◆ **Items from a dataset**
=======
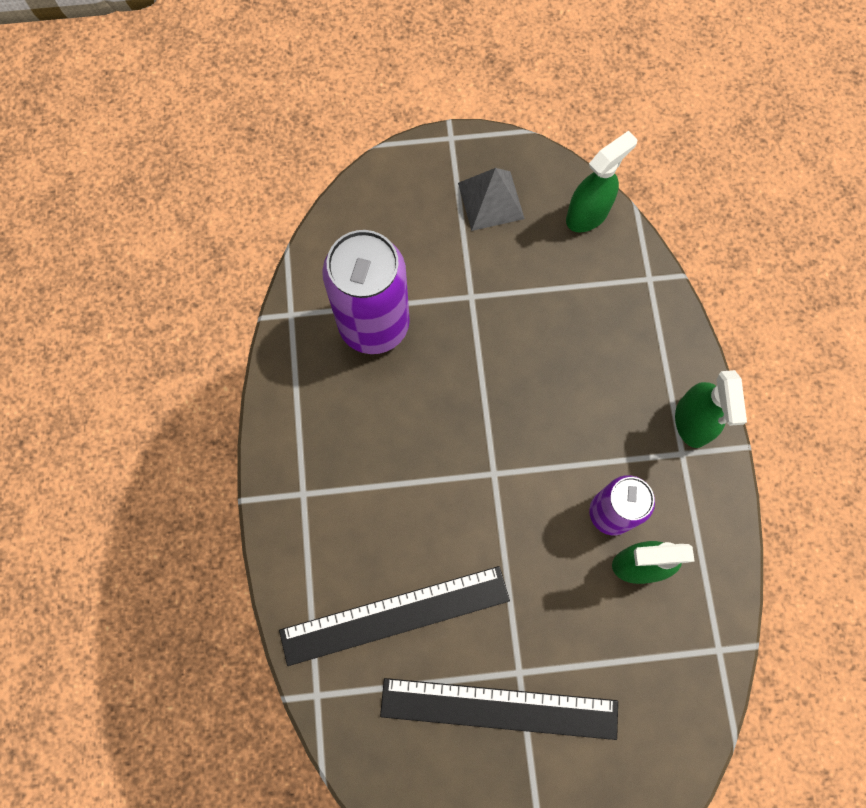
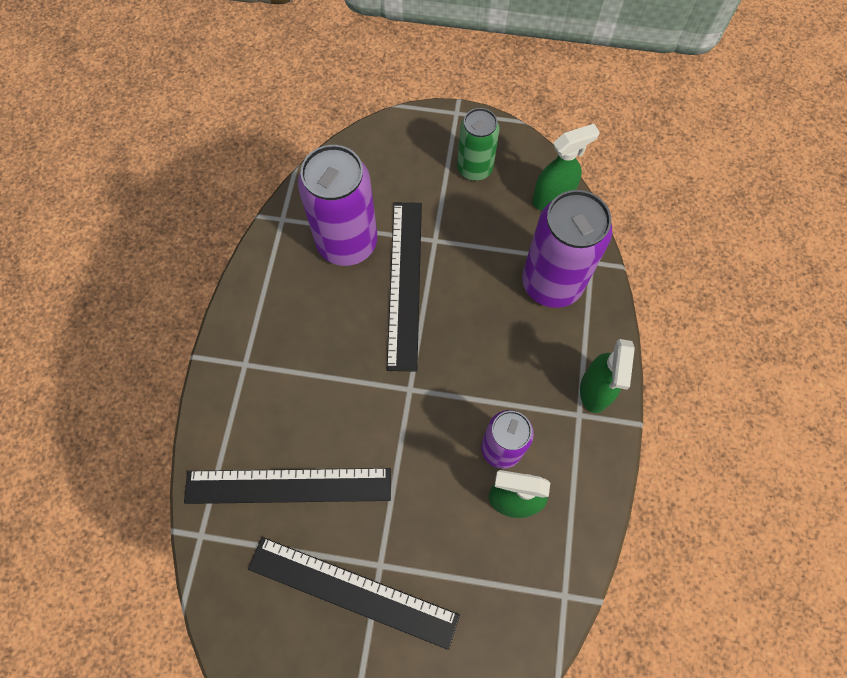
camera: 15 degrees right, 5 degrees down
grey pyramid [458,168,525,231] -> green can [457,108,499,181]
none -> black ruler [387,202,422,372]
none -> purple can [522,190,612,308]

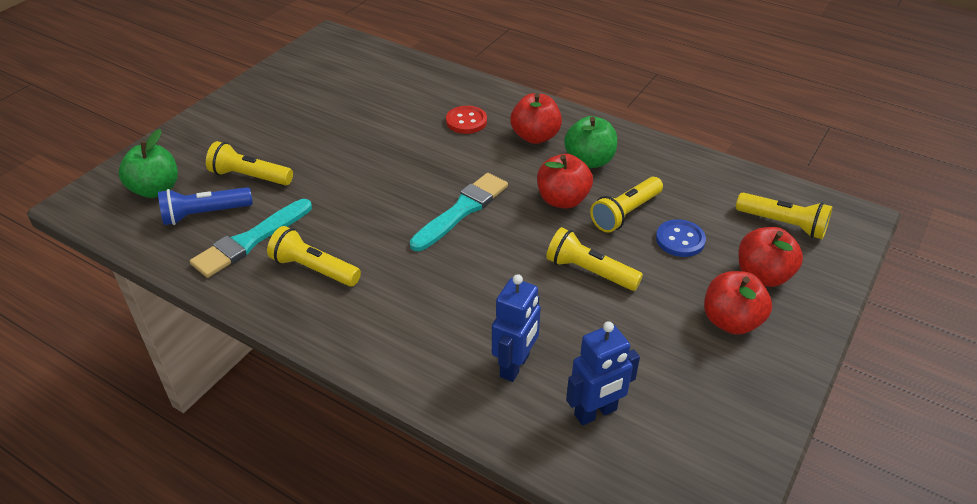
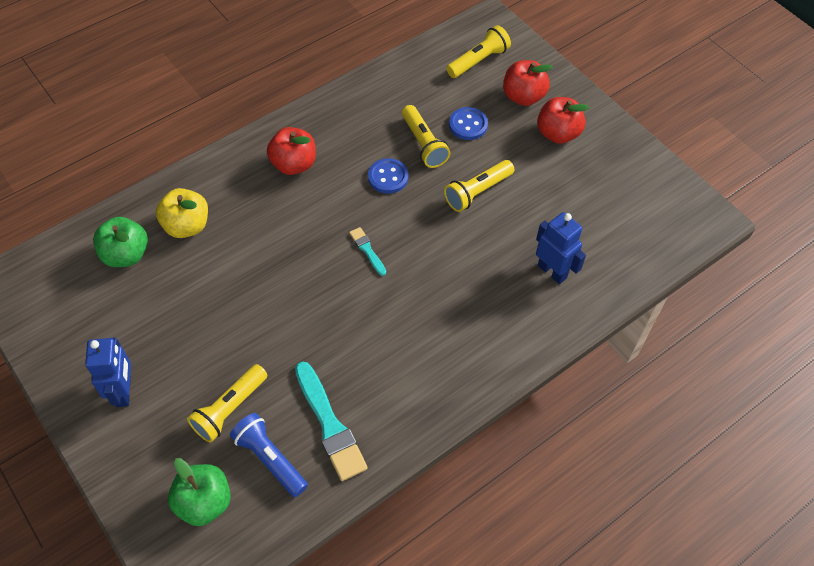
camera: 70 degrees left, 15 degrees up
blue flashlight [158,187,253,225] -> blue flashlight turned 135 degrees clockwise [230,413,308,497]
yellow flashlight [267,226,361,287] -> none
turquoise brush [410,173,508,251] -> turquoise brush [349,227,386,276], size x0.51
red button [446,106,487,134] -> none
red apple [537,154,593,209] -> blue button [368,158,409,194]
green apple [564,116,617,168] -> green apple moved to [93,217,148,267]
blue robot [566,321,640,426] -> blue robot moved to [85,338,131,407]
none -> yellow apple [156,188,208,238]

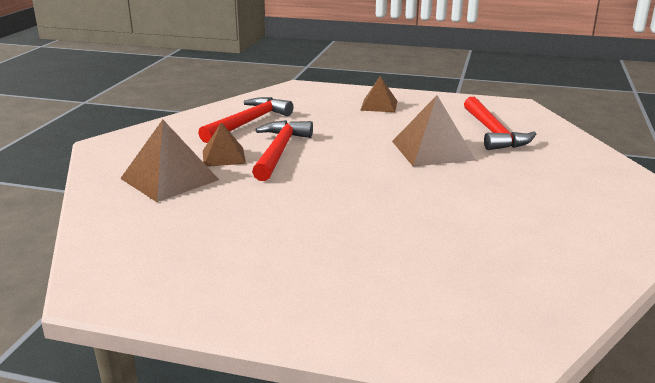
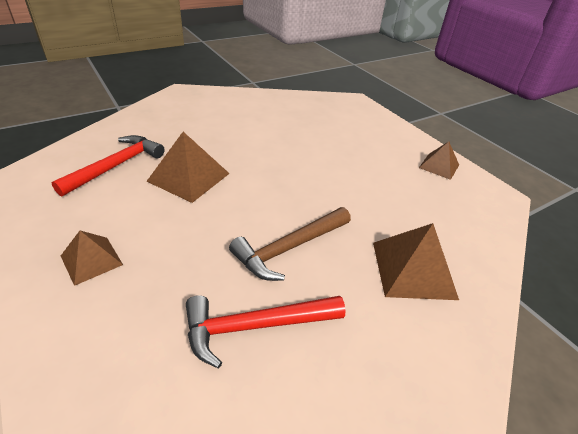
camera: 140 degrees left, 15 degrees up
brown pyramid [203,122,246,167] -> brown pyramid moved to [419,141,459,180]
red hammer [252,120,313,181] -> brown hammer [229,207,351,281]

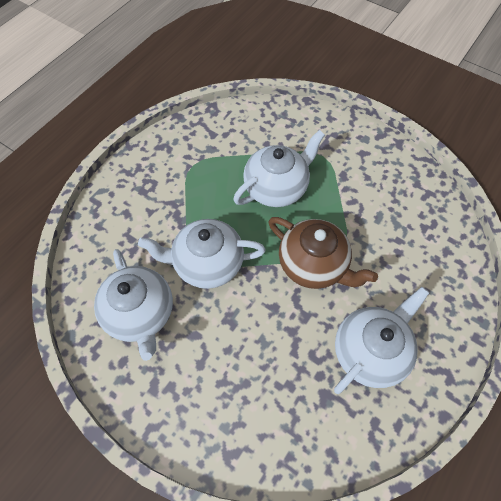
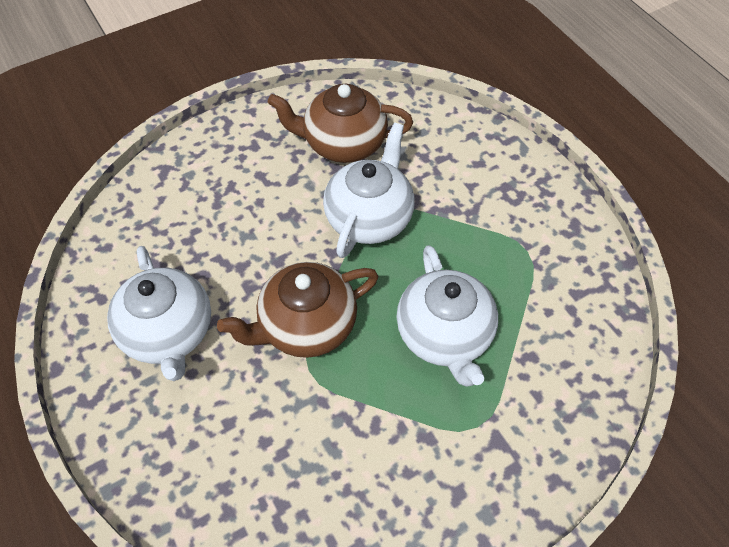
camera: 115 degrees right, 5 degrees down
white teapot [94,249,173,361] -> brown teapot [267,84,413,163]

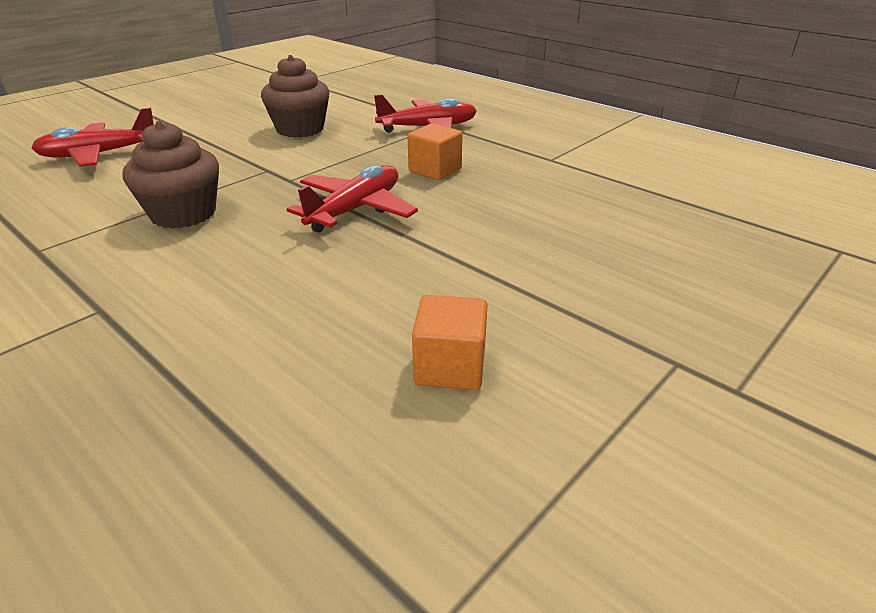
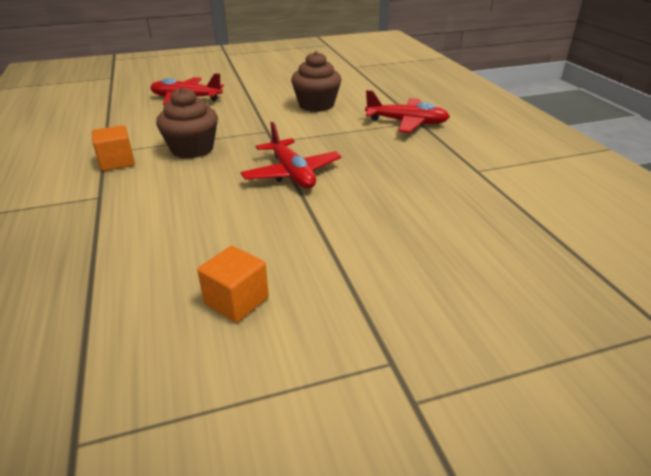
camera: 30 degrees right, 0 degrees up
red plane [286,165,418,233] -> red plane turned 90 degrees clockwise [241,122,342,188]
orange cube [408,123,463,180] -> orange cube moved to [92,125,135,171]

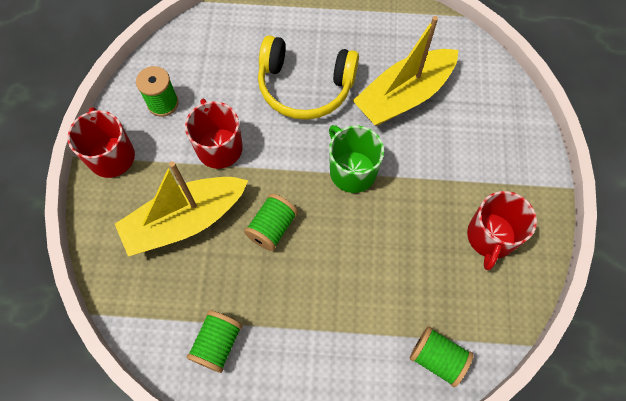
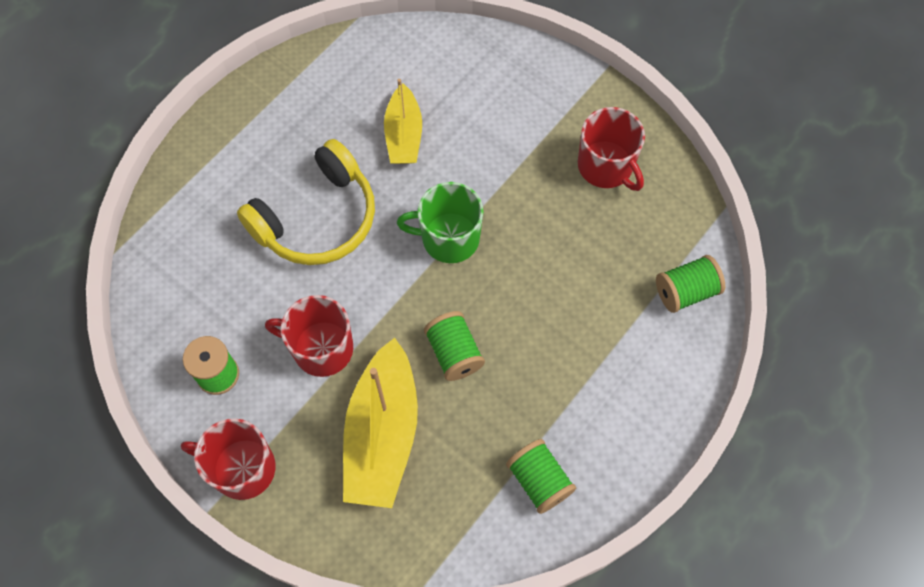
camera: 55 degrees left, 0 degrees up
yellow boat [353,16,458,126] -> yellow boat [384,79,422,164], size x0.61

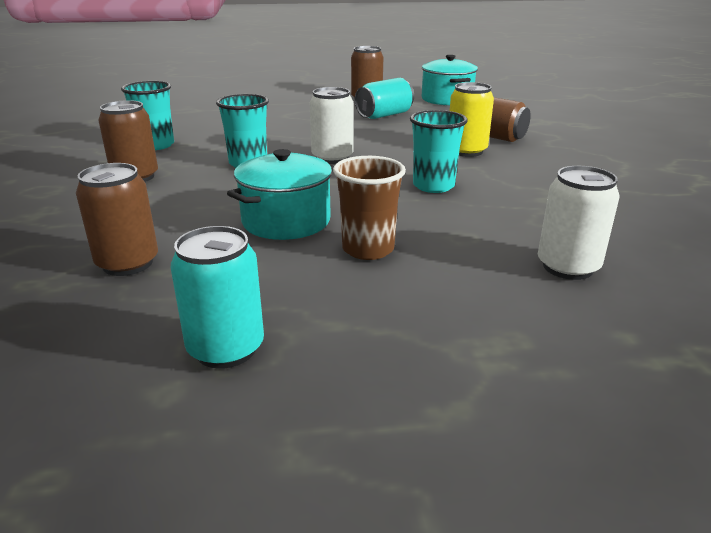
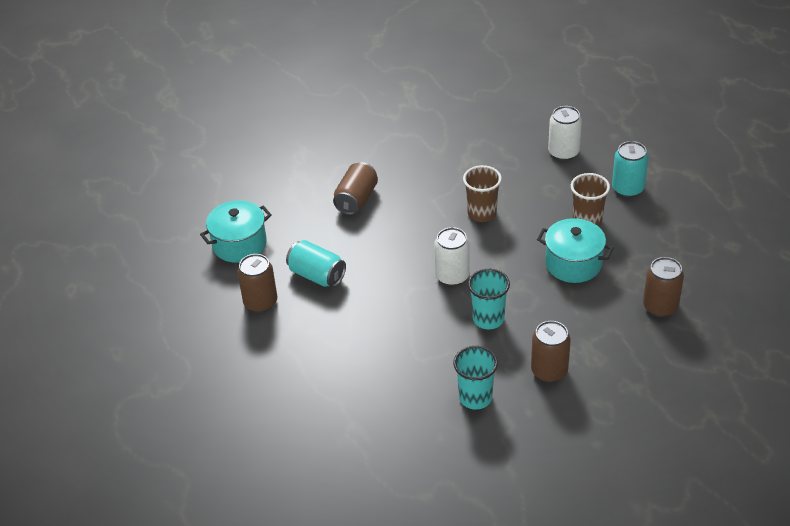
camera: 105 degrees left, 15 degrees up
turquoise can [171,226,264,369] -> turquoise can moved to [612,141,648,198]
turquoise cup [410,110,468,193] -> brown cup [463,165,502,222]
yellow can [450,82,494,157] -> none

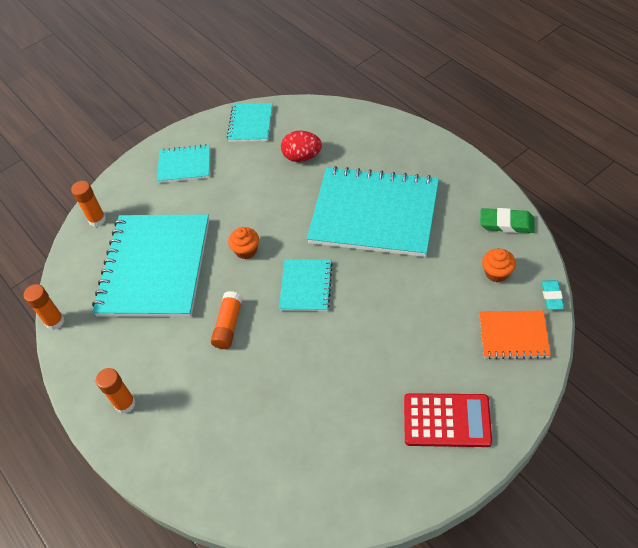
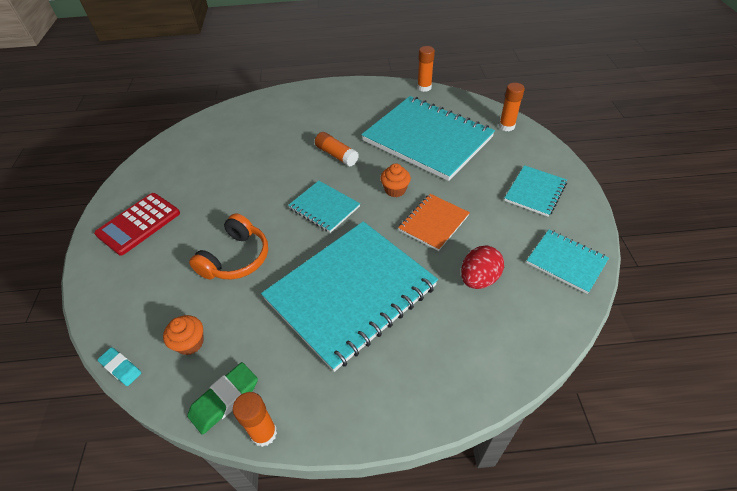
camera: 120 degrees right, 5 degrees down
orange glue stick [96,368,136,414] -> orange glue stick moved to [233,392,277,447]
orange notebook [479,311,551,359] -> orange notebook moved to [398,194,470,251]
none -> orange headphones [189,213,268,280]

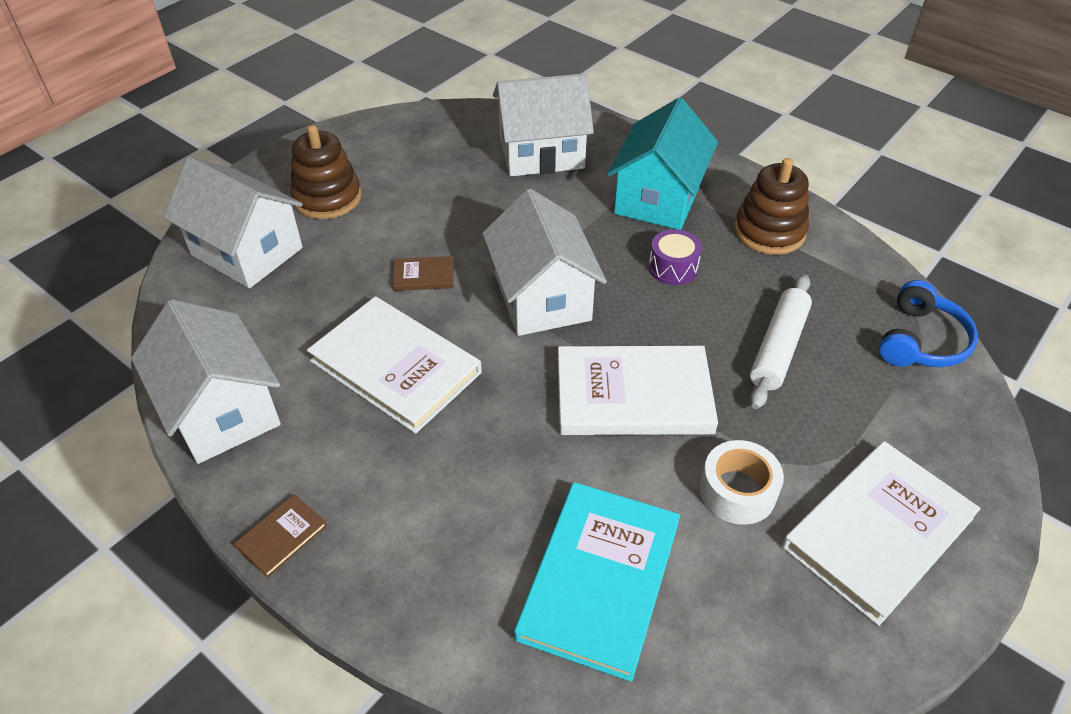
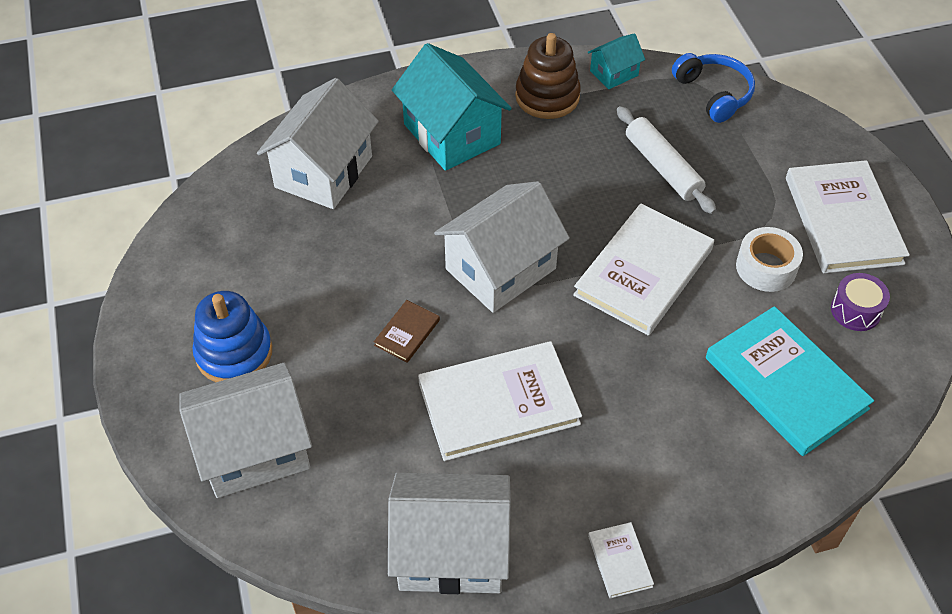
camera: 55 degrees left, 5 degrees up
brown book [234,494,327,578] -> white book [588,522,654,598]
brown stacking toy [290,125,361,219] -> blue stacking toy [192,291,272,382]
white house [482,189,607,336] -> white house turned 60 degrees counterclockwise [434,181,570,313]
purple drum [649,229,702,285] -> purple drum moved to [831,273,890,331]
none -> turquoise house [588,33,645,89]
=======
◆ **Problem statement**
Where pictures appear, drop them, and reproduce exactly only the lines running from the beginning of the data to the line that contains "blue robot [566,321,640,426]", inclusive.

◆ **Exercise result**
camera: 15 degrees right, 5 degrees down
grey pyramid [458,168,525,231] -> green can [457,108,499,181]
none -> black ruler [387,202,422,372]
none -> purple can [522,190,612,308]

camera: 70 degrees left, 15 degrees up
blue flashlight [158,187,253,225] -> blue flashlight turned 135 degrees clockwise [230,413,308,497]
yellow flashlight [267,226,361,287] -> none
turquoise brush [410,173,508,251] -> turquoise brush [349,227,386,276], size x0.51
red button [446,106,487,134] -> none
red apple [537,154,593,209] -> blue button [368,158,409,194]
green apple [564,116,617,168] -> green apple moved to [93,217,148,267]
blue robot [566,321,640,426] -> blue robot moved to [85,338,131,407]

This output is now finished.